### Data to examine ###

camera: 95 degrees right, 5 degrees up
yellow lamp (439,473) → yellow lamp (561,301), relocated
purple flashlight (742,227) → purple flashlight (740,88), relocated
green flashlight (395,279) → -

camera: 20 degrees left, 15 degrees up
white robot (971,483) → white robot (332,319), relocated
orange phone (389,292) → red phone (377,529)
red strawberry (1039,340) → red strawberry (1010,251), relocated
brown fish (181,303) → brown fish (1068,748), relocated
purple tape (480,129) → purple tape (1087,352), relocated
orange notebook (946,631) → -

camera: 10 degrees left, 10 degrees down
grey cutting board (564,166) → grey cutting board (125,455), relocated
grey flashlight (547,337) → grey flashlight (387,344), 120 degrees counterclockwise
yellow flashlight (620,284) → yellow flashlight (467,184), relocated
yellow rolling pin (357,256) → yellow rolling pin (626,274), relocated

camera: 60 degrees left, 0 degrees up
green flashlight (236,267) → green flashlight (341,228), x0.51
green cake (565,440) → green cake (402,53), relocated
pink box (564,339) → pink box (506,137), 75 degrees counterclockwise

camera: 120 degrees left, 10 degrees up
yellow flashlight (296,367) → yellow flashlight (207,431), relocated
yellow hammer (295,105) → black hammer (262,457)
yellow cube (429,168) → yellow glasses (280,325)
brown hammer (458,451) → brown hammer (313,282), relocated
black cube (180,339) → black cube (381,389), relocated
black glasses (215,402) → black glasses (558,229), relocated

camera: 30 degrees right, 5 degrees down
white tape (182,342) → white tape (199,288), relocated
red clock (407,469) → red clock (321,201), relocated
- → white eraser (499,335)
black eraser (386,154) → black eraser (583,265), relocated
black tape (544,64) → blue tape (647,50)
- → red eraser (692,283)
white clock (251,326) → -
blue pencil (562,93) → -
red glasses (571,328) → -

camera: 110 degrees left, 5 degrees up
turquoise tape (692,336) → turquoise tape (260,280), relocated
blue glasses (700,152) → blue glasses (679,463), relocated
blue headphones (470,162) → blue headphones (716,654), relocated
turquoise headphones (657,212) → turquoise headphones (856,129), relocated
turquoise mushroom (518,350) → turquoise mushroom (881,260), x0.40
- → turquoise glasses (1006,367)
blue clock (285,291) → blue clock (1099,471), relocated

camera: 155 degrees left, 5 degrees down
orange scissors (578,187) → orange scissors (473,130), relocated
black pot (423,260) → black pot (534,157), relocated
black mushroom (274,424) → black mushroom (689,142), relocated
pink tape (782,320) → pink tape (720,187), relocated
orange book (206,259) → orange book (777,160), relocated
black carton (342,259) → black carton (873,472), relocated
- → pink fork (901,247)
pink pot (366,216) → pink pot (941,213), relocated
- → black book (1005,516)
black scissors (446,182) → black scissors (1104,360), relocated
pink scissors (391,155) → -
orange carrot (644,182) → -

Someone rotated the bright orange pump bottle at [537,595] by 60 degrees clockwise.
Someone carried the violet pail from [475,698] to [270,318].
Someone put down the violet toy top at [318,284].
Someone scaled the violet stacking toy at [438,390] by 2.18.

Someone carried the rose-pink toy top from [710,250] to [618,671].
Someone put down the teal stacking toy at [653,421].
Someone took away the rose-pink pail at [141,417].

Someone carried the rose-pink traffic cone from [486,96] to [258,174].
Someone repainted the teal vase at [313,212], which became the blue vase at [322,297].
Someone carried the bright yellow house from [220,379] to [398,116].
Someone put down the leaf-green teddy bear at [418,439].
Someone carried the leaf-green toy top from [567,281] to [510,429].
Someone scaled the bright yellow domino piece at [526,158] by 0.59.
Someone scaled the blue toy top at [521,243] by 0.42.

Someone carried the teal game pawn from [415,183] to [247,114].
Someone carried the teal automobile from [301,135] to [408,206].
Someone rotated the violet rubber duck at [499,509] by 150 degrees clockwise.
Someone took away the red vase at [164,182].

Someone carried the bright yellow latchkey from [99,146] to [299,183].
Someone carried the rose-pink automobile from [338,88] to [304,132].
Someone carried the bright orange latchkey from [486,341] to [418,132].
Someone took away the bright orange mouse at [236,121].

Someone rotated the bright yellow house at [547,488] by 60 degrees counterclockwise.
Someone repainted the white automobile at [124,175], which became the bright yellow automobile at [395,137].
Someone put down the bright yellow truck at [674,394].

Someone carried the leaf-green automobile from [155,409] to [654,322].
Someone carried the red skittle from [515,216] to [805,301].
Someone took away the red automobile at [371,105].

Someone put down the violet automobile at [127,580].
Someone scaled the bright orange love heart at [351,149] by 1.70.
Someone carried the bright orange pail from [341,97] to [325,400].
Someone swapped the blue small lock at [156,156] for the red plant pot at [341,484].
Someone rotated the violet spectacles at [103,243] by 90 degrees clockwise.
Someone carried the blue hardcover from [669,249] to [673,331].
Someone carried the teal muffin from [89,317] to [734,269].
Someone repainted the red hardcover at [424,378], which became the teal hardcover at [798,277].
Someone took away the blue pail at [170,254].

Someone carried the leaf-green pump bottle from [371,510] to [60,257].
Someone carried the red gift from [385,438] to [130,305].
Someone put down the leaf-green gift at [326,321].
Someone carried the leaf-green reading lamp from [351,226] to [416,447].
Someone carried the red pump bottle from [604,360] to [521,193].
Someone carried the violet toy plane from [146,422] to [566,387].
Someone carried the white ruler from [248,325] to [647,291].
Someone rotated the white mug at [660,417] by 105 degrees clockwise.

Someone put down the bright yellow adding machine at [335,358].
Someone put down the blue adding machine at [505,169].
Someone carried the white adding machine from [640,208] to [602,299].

###

_About this task:_ What you return should be exactly the lines above, starting at the one with "orange carrot (644,182)" and ending at the one with "Someone took away the red automobile", and nothing else.

_Exercise response:_
orange carrot (644,182) → -

Someone rotated the bright orange pump bottle at [537,595] by 60 degrees clockwise.
Someone carried the violet pail from [475,698] to [270,318].
Someone put down the violet toy top at [318,284].
Someone scaled the violet stacking toy at [438,390] by 2.18.

Someone carried the rose-pink toy top from [710,250] to [618,671].
Someone put down the teal stacking toy at [653,421].
Someone took away the rose-pink pail at [141,417].

Someone carried the rose-pink traffic cone from [486,96] to [258,174].
Someone repainted the teal vase at [313,212], which became the blue vase at [322,297].
Someone carried the bright yellow house from [220,379] to [398,116].
Someone put down the leaf-green teddy bear at [418,439].
Someone carried the leaf-green toy top from [567,281] to [510,429].
Someone scaled the bright yellow domino piece at [526,158] by 0.59.
Someone scaled the blue toy top at [521,243] by 0.42.

Someone carried the teal game pawn from [415,183] to [247,114].
Someone carried the teal automobile from [301,135] to [408,206].
Someone rotated the violet rubber duck at [499,509] by 150 degrees clockwise.
Someone took away the red vase at [164,182].

Someone carried the bright yellow latchkey from [99,146] to [299,183].
Someone carried the rose-pink automobile from [338,88] to [304,132].
Someone carried the bright orange latchkey from [486,341] to [418,132].
Someone took away the bright orange mouse at [236,121].

Someone rotated the bright yellow house at [547,488] by 60 degrees counterclockwise.
Someone repainted the white automobile at [124,175], which became the bright yellow automobile at [395,137].
Someone put down the bright yellow truck at [674,394].

Someone carried the leaf-green automobile from [155,409] to [654,322].
Someone carried the red skittle from [515,216] to [805,301].
Someone took away the red automobile at [371,105].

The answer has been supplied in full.